Work instructions:
Nothing but the lines from the first line of the records through the line with "in_first: [576, 327, 699, 376]" should be output, exactly as written and free of pictures.

Saved entries
────────────────────

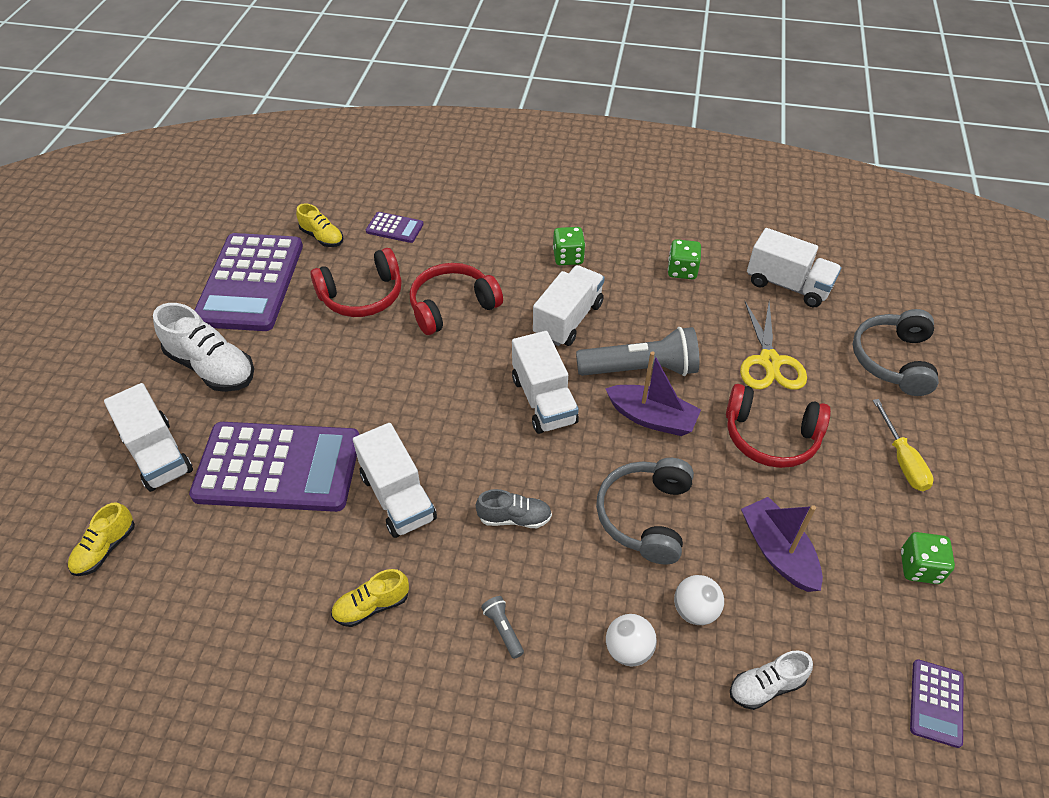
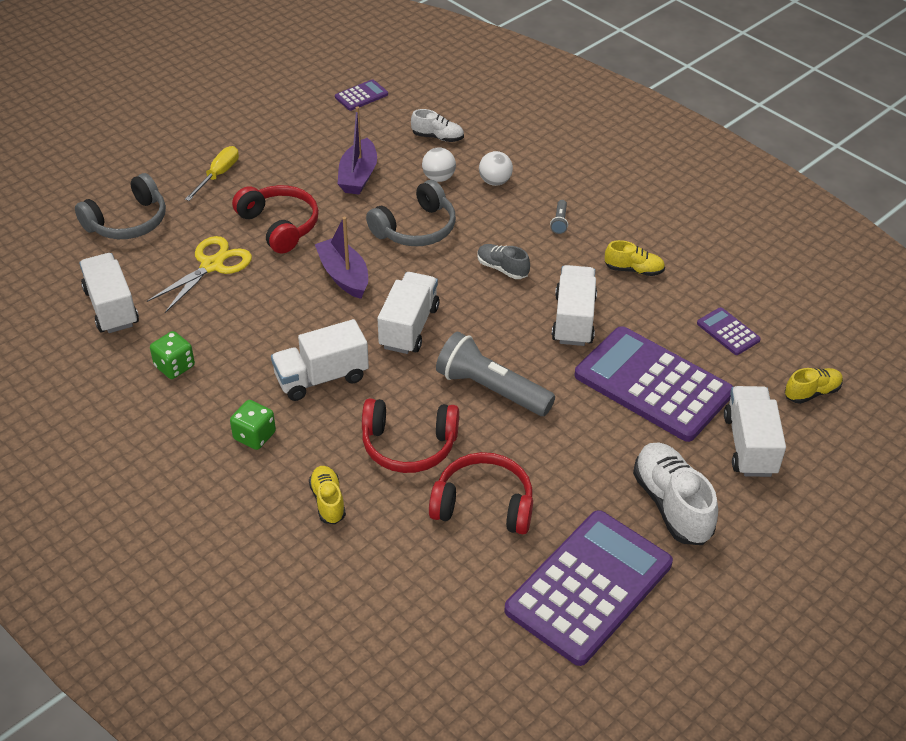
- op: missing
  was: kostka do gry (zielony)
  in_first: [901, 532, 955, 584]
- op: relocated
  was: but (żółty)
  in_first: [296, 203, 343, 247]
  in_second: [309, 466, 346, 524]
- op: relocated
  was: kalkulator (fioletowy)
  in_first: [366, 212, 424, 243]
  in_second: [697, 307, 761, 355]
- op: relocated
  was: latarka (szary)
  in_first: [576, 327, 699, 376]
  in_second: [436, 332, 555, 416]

────────────────────

Exercise output:
- op: missing
  was: kostka do gry (zielony)
  in_first: [901, 532, 955, 584]
- op: relocated
  was: but (żółty)
  in_first: [296, 203, 343, 247]
  in_second: [309, 466, 346, 524]
- op: relocated
  was: kalkulator (fioletowy)
  in_first: [366, 212, 424, 243]
  in_second: [697, 307, 761, 355]
- op: relocated
  was: latarka (szary)
  in_first: [576, 327, 699, 376]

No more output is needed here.